<<<<
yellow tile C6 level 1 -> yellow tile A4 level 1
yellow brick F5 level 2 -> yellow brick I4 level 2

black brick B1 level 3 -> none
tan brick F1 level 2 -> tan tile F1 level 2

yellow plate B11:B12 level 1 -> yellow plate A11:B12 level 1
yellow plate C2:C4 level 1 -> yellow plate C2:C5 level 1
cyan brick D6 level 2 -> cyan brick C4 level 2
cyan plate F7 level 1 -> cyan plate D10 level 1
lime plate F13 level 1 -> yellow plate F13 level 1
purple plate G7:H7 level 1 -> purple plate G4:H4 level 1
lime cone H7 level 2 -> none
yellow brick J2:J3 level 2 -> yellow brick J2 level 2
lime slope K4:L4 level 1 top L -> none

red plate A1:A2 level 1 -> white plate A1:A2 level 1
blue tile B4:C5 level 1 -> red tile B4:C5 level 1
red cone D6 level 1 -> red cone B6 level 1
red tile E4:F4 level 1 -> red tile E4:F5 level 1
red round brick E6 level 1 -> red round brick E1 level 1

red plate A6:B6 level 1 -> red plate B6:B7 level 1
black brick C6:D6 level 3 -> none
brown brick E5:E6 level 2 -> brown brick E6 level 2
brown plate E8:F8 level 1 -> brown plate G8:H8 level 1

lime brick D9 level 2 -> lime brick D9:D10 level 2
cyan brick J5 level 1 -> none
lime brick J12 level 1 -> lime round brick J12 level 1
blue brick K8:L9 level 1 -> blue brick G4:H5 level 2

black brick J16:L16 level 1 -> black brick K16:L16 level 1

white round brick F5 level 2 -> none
>>>>
▸ **DESCRIPTION OF THE TASK**: Restate exactly each line of the data from the one bearing "cyan brick D6" to the end, and add nothing.

▸ **ANSWER SPACE**:
cyan brick D6 level 2 -> cyan brick C4 level 2
cyan plate F7 level 1 -> cyan plate D10 level 1
lime plate F13 level 1 -> yellow plate F13 level 1
purple plate G7:H7 level 1 -> purple plate G4:H4 level 1
lime cone H7 level 2 -> none
yellow brick J2:J3 level 2 -> yellow brick J2 level 2
lime slope K4:L4 level 1 top L -> none

red plate A1:A2 level 1 -> white plate A1:A2 level 1
blue tile B4:C5 level 1 -> red tile B4:C5 level 1
red cone D6 level 1 -> red cone B6 level 1
red tile E4:F4 level 1 -> red tile E4:F5 level 1
red round brick E6 level 1 -> red round brick E1 level 1

red plate A6:B6 level 1 -> red plate B6:B7 level 1
black brick C6:D6 level 3 -> none
brown brick E5:E6 level 2 -> brown brick E6 level 2
brown plate E8:F8 level 1 -> brown plate G8:H8 level 1

lime brick D9 level 2 -> lime brick D9:D10 level 2
cyan brick J5 level 1 -> none
lime brick J12 level 1 -> lime round brick J12 level 1
blue brick K8:L9 level 1 -> blue brick G4:H5 level 2

black brick J16:L16 level 1 -> black brick K16:L16 level 1

white round brick F5 level 2 -> none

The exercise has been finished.